- **EXERCISE BRIEF**
Each line below must be set down exactly; omit any image you find.

- **THE RECORDS**
▼
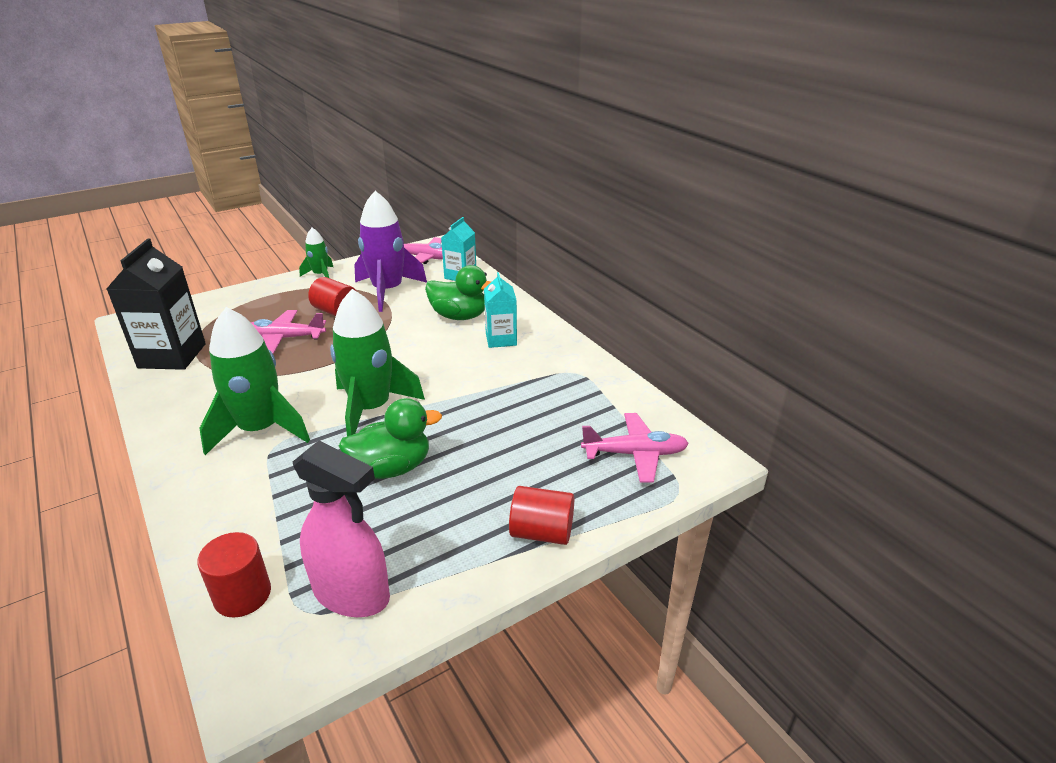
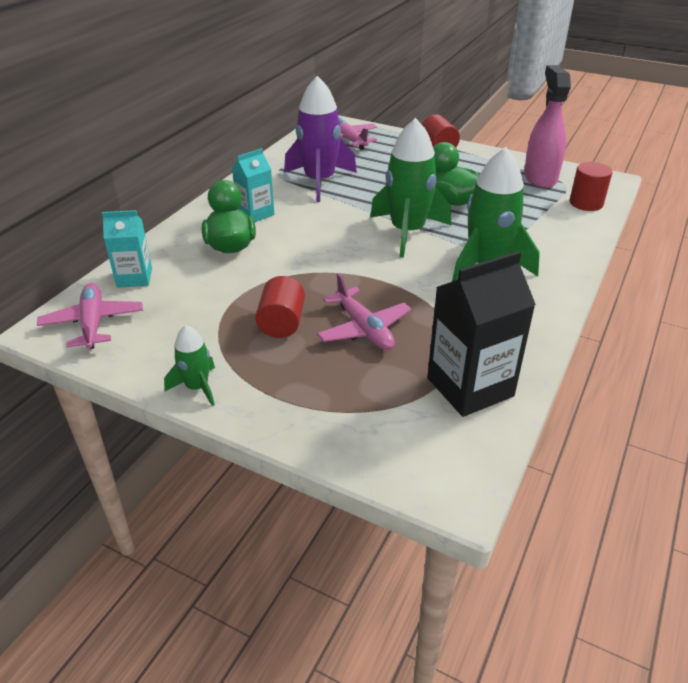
camera: 120 degrees left, 5 degrees up
purple rocket [354,191,427,312] -> purple rocket moved to [284,76,357,202]

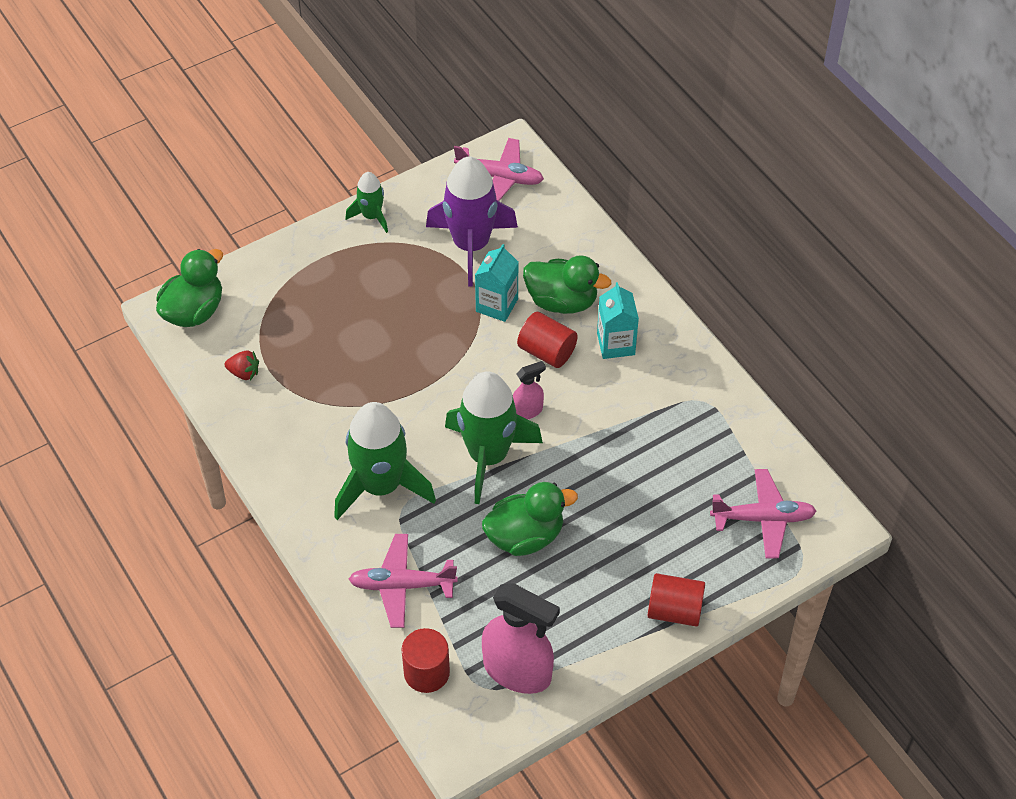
camera: 120 degrees right, 15 degrees up
turquoise carton [102,210,152,288] -> turquoise carton moved to [475,244,518,322]
red cylinder [255,276,305,338] -> red cylinder moved to [517,312,578,368]
purple rocket [284,76,357,202] -> purple rocket moved to [426,156,518,287]
pink plane [317,273,411,350] -> pink plane moved to [349,534,458,628]
black carton [427,251,536,417] -> red strawberry [224,351,259,380]
none -> green duck [156,249,223,327]
none -> pink spray bottle [513,361,546,419]

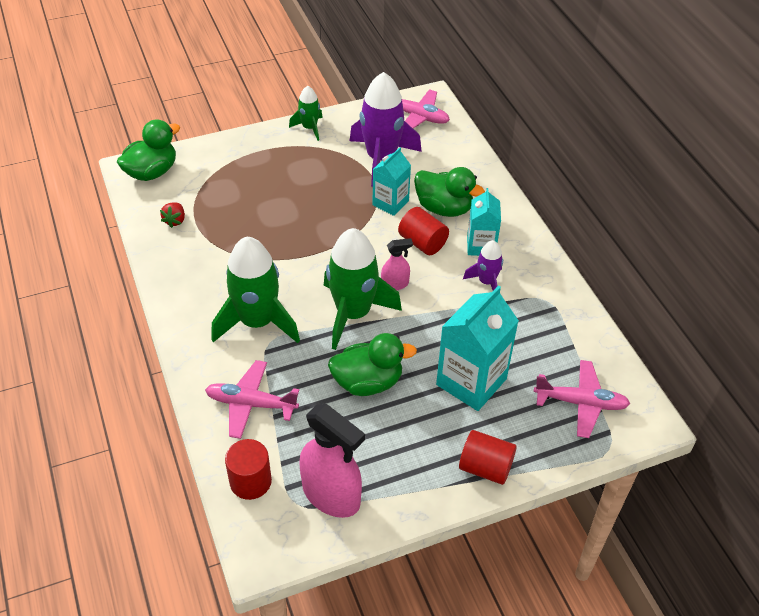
camera: 10 degrees right, 5 degrees down
red strawberry [224,351,259,380] -> red strawberry turned 75 degrees clockwise [160,202,185,228]
none -> turquoise carton [436,286,519,411]
none -> purple rocket [463,240,503,290]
▲
- **SOLUTION TO THIS TASK**
camera: 120 degrees left, 5 degrees up
purple rocket [354,191,427,312] -> purple rocket moved to [284,76,357,202]

camera: 120 degrees right, 15 degrees up
turquoise carton [102,210,152,288] -> turquoise carton moved to [475,244,518,322]
red cylinder [255,276,305,338] -> red cylinder moved to [517,312,578,368]
purple rocket [284,76,357,202] -> purple rocket moved to [426,156,518,287]
pink plane [317,273,411,350] -> pink plane moved to [349,534,458,628]
black carton [427,251,536,417] -> red strawberry [224,351,259,380]
none -> green duck [156,249,223,327]
none -> pink spray bottle [513,361,546,419]

camera: 10 degrees right, 5 degrees down
red strawberry [224,351,259,380] -> red strawberry turned 75 degrees clockwise [160,202,185,228]
none -> turquoise carton [436,286,519,411]
none -> purple rocket [463,240,503,290]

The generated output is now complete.